* _What needs to be done_:
All lines before the one containing "lime plate E10 level 1 -> none", plus that line itself, are to be printed exactly as they appear below.

* _Data records_:
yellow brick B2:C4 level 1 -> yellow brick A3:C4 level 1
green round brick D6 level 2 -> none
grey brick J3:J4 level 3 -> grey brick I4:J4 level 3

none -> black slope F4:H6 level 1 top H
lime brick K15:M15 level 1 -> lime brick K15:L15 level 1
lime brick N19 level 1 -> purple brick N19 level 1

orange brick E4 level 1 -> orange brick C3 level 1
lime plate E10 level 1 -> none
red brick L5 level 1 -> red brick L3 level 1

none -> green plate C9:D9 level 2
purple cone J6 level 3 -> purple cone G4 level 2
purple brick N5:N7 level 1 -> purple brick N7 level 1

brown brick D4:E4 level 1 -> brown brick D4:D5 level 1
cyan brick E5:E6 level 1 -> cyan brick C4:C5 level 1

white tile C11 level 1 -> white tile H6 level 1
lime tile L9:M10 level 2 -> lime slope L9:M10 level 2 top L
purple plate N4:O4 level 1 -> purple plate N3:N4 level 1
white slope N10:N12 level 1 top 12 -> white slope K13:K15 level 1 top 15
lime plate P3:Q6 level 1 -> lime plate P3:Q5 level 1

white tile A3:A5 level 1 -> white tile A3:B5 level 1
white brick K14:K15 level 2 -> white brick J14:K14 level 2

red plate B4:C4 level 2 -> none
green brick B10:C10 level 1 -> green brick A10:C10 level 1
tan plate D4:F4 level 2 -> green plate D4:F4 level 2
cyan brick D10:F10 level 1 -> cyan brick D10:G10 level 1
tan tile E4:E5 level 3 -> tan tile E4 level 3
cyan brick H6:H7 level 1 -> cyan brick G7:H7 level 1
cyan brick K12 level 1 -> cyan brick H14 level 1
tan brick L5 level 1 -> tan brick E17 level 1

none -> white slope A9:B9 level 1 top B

* _Response box_:
yellow brick B2:C4 level 1 -> yellow brick A3:C4 level 1
green round brick D6 level 2 -> none
grey brick J3:J4 level 3 -> grey brick I4:J4 level 3

none -> black slope F4:H6 level 1 top H
lime brick K15:M15 level 1 -> lime brick K15:L15 level 1
lime brick N19 level 1 -> purple brick N19 level 1

orange brick E4 level 1 -> orange brick C3 level 1
lime plate E10 level 1 -> none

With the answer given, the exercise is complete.